**Exercise requirements**.
The answer must consist of every line from the data that holds the string "grey".

**Source material**.
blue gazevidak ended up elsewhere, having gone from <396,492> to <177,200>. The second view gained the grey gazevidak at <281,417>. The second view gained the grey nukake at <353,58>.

--

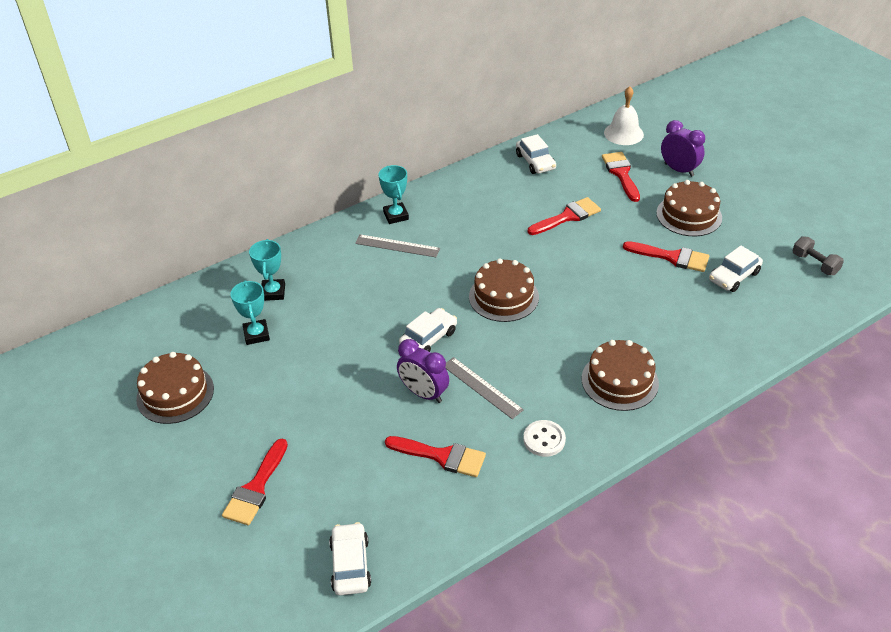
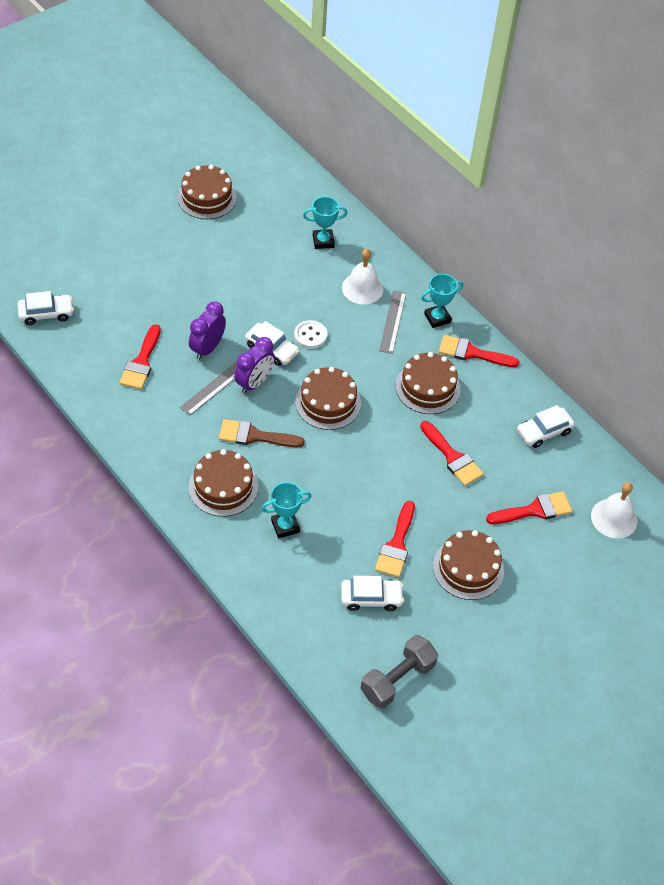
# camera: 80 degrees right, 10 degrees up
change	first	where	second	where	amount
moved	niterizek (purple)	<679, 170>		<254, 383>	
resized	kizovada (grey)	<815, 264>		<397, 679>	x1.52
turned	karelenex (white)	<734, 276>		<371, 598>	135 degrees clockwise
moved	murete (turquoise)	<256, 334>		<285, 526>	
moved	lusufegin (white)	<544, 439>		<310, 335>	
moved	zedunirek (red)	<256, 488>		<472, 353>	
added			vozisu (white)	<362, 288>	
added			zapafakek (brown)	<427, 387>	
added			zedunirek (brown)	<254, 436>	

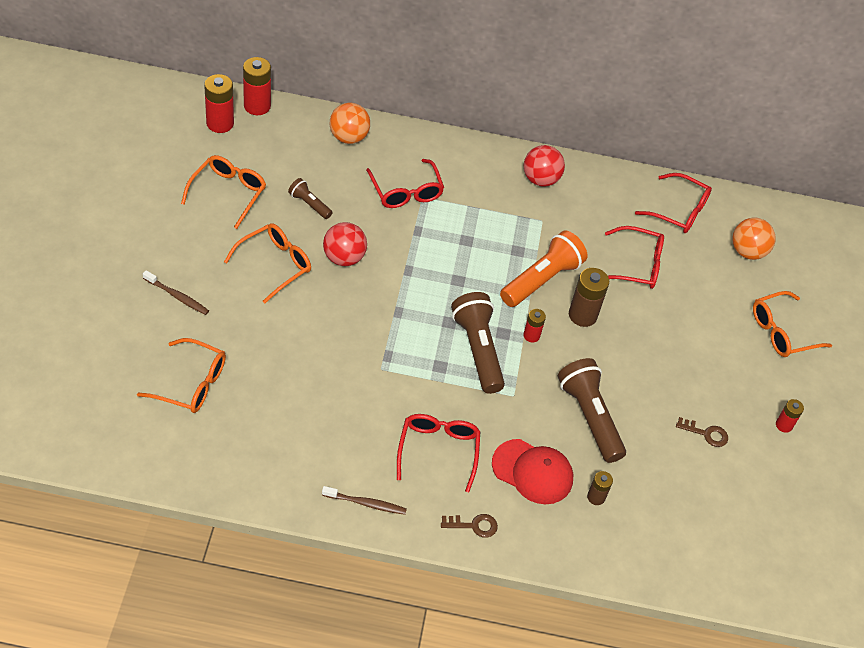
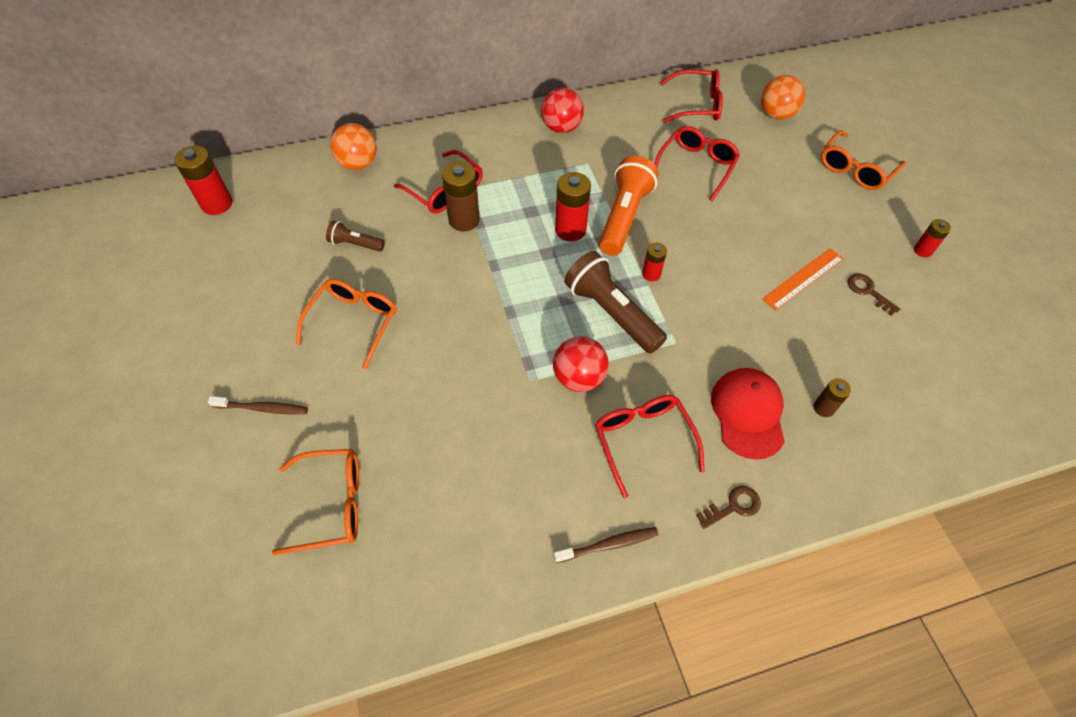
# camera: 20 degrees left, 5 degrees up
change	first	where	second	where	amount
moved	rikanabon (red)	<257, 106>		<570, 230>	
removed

**Result below**.
blue gazevidak ended up elsewhere, having gone from <396,492> to <177,200>. The second view gained the grey gazevidak at <281,417>. The second view gained the grey nukake at <353,58>.
resized	kizovada (grey)	<815, 264>		<397, 679>	x1.52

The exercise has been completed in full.